Before-and-after object lists
☆ ☆ ☆ ☆ ☆
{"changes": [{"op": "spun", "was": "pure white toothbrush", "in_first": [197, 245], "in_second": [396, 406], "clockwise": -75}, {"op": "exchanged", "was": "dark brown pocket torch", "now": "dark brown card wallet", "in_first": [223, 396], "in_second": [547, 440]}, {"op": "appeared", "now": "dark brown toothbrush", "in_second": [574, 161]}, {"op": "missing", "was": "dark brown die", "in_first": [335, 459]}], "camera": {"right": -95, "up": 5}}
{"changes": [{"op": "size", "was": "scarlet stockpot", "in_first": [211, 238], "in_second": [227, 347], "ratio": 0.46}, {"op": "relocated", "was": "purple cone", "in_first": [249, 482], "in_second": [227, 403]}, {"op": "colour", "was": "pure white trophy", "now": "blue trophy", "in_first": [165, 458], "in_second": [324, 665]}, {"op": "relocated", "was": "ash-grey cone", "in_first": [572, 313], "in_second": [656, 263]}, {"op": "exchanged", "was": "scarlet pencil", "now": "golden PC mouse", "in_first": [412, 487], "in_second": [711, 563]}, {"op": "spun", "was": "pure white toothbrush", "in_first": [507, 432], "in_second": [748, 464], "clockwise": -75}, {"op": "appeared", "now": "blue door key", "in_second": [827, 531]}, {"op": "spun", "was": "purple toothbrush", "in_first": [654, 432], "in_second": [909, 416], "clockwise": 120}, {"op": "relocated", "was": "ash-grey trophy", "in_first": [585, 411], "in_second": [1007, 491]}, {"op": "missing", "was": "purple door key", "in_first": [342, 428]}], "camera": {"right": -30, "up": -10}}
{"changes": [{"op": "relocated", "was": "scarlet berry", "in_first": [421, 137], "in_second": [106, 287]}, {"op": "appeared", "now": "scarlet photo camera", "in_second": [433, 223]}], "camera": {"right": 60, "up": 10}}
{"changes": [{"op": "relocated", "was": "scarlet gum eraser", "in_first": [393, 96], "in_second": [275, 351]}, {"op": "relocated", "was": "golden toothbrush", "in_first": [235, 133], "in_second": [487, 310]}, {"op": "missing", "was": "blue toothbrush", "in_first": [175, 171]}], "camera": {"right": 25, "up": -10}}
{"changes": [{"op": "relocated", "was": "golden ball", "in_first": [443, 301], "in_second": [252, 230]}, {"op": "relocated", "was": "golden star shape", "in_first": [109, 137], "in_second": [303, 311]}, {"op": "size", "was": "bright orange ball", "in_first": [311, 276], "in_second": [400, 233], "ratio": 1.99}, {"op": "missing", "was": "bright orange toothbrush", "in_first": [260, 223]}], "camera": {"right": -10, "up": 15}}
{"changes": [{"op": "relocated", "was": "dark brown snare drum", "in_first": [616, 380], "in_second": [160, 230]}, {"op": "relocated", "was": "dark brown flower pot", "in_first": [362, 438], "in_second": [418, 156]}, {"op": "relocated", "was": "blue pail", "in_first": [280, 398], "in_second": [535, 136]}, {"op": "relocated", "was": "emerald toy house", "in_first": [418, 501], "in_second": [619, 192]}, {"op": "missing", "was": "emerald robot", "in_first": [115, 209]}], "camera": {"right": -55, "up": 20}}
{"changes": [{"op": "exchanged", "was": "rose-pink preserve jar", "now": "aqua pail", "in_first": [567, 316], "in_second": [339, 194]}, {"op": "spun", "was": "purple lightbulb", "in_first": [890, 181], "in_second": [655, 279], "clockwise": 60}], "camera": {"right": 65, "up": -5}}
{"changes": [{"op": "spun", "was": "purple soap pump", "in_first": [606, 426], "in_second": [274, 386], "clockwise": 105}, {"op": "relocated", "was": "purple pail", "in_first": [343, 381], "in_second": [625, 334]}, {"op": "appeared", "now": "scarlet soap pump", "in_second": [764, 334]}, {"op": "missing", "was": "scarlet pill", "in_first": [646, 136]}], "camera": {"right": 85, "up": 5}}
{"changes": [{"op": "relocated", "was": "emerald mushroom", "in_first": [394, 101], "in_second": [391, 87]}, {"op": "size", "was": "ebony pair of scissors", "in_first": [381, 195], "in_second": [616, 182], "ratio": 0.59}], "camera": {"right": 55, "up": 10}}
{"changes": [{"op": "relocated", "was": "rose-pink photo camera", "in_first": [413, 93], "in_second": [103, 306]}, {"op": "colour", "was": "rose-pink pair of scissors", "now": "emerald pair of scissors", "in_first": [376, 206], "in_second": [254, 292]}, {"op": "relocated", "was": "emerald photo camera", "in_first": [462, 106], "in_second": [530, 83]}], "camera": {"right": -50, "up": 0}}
☆ ☆ ☆ ☆ ☆
Goal of the exercise = Your task is to retype the records precisely as they stand.

Answer box =
{"changes": [{"op": "spun", "was": "pure white toothbrush", "in_first": [197, 245], "in_second": [396, 406], "clockwise": -75}, {"op": "exchanged", "was": "dark brown pocket torch", "now": "dark brown card wallet", "in_first": [223, 396], "in_second": [547, 440]}, {"op": "appeared", "now": "dark brown toothbrush", "in_second": [574, 161]}, {"op": "missing", "was": "dark brown die", "in_first": [335, 459]}], "camera": {"right": -95, "up": 5}}
{"changes": [{"op": "size", "was": "scarlet stockpot", "in_first": [211, 238], "in_second": [227, 347], "ratio": 0.46}, {"op": "relocated", "was": "purple cone", "in_first": [249, 482], "in_second": [227, 403]}, {"op": "colour", "was": "pure white trophy", "now": "blue trophy", "in_first": [165, 458], "in_second": [324, 665]}, {"op": "relocated", "was": "ash-grey cone", "in_first": [572, 313], "in_second": [656, 263]}, {"op": "exchanged", "was": "scarlet pencil", "now": "golden PC mouse", "in_first": [412, 487], "in_second": [711, 563]}, {"op": "spun", "was": "pure white toothbrush", "in_first": [507, 432], "in_second": [748, 464], "clockwise": -75}, {"op": "appeared", "now": "blue door key", "in_second": [827, 531]}, {"op": "spun", "was": "purple toothbrush", "in_first": [654, 432], "in_second": [909, 416], "clockwise": 120}, {"op": "relocated", "was": "ash-grey trophy", "in_first": [585, 411], "in_second": [1007, 491]}, {"op": "missing", "was": "purple door key", "in_first": [342, 428]}], "camera": {"right": -30, "up": -10}}
{"changes": [{"op": "relocated", "was": "scarlet berry", "in_first": [421, 137], "in_second": [106, 287]}, {"op": "appeared", "now": "scarlet photo camera", "in_second": [433, 223]}], "camera": {"right": 60, "up": 10}}
{"changes": [{"op": "relocated", "was": "scarlet gum eraser", "in_first": [393, 96], "in_second": [275, 351]}, {"op": "relocated", "was": "golden toothbrush", "in_first": [235, 133], "in_second": [487, 310]}, {"op": "missing", "was": "blue toothbrush", "in_first": [175, 171]}], "camera": {"right": 25, "up": -10}}
{"changes": [{"op": "relocated", "was": "golden ball", "in_first": [443, 301], "in_second": [252, 230]}, {"op": "relocated", "was": "golden star shape", "in_first": [109, 137], "in_second": [303, 311]}, {"op": "size", "was": "bright orange ball", "in_first": [311, 276], "in_second": [400, 233], "ratio": 1.99}, {"op": "missing", "was": "bright orange toothbrush", "in_first": [260, 223]}], "camera": {"right": -10, "up": 15}}
{"changes": [{"op": "relocated", "was": "dark brown snare drum", "in_first": [616, 380], "in_second": [160, 230]}, {"op": "relocated", "was": "dark brown flower pot", "in_first": [362, 438], "in_second": [418, 156]}, {"op": "relocated", "was": "blue pail", "in_first": [280, 398], "in_second": [535, 136]}, {"op": "relocated", "was": "emerald toy house", "in_first": [418, 501], "in_second": [619, 192]}, {"op": "missing", "was": "emerald robot", "in_first": [115, 209]}], "camera": {"right": -55, "up": 20}}
{"changes": [{"op": "exchanged", "was": "rose-pink preserve jar", "now": "aqua pail", "in_first": [567, 316], "in_second": [339, 194]}, {"op": "spun", "was": "purple lightbulb", "in_first": [890, 181], "in_second": [655, 279], "clockwise": 60}], "camera": {"right": 65, "up": -5}}
{"changes": [{"op": "spun", "was": "purple soap pump", "in_first": [606, 426], "in_second": [274, 386], "clockwise": 105}, {"op": "relocated", "was": "purple pail", "in_first": [343, 381], "in_second": [625, 334]}, {"op": "appeared", "now": "scarlet soap pump", "in_second": [764, 334]}, {"op": "missing", "was": "scarlet pill", "in_first": [646, 136]}], "camera": {"right": 85, "up": 5}}
{"changes": [{"op": "relocated", "was": "emerald mushroom", "in_first": [394, 101], "in_second": [391, 87]}, {"op": "size", "was": "ebony pair of scissors", "in_first": [381, 195], "in_second": [616, 182], "ratio": 0.59}], "camera": {"right": 55, "up": 10}}
{"changes": [{"op": "relocated", "was": "rose-pink photo camera", "in_first": [413, 93], "in_second": [103, 306]}, {"op": "colour", "was": "rose-pink pair of scissors", "now": "emerald pair of scissors", "in_first": [376, 206], "in_second": [254, 292]}, {"op": "relocated", "was": "emerald photo camera", "in_first": [462, 106], "in_second": [530, 83]}], "camera": {"right": -50, "up": 0}}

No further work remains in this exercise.